## MATERIAL FOR THIS EXERCISE
::::
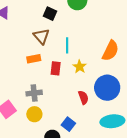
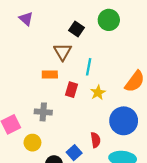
red semicircle: (83, 97) -> (95, 140), moved
yellow circle: (34, 114) -> (32, 143), moved

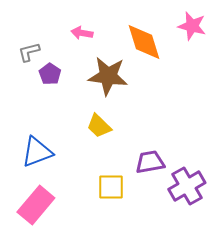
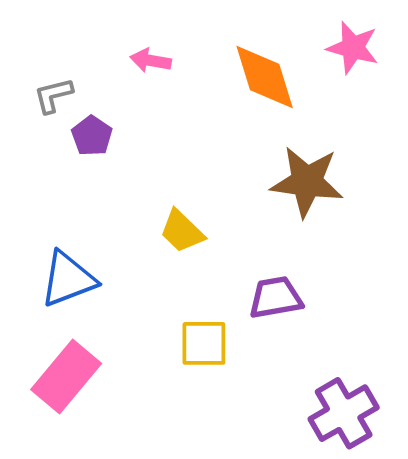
brown star: (108, 76) -> (307, 182), moved
purple cross: (187, 186) -> (344, 413), moved

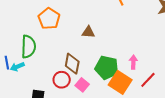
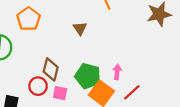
brown triangle: (88, 32) -> (80, 28), moved, turned 48
pink square: (82, 85) -> (60, 93), turned -32

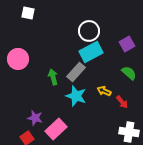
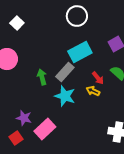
white square: (28, 13) -> (17, 23), moved, turned 32
white circle: (89, 31) -> (77, 16), moved
red arrow: (122, 102) -> (98, 78), moved

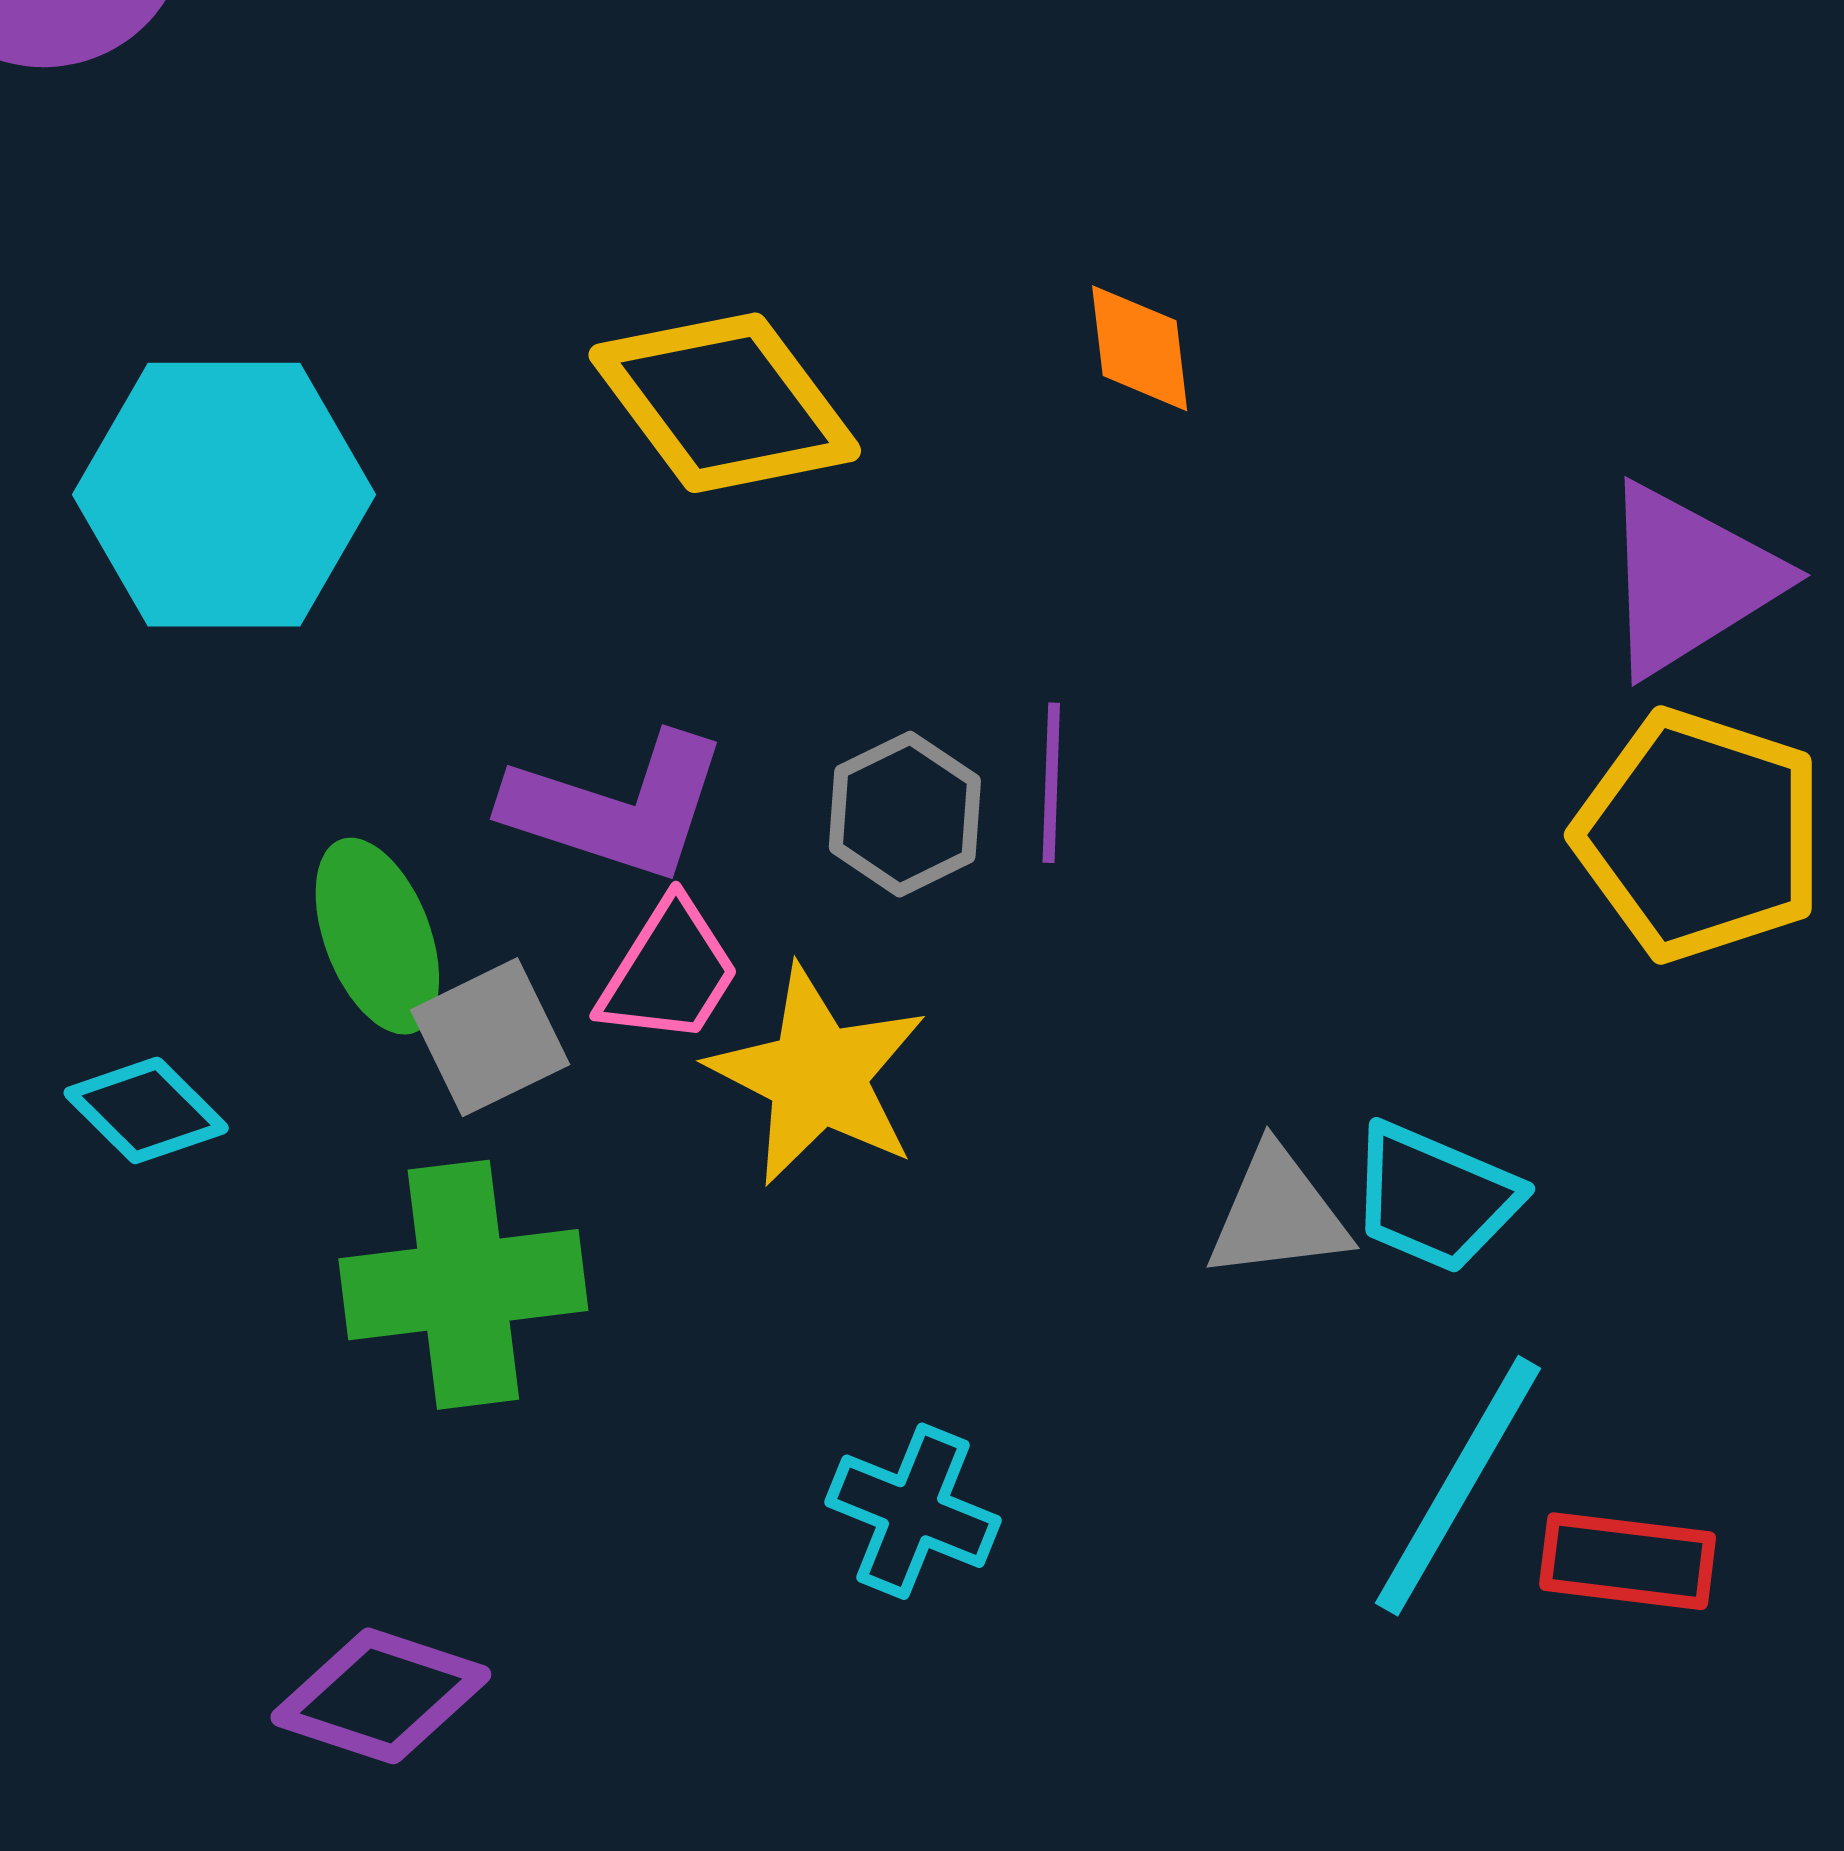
::::
## DESCRIPTION OF THE TASK
Nothing but the lines from the line containing "pink square: (82, 85) -> (60, 93), turned -32" through the end of the data, both ends included, is to be reproduced, exactly as written and without the pictures.

## WRITTEN ANSWER
pink square: (82, 85) -> (60, 93), turned -32

white square: (28, 13) -> (17, 23), moved, turned 32
white circle: (89, 31) -> (77, 16), moved
red arrow: (122, 102) -> (98, 78), moved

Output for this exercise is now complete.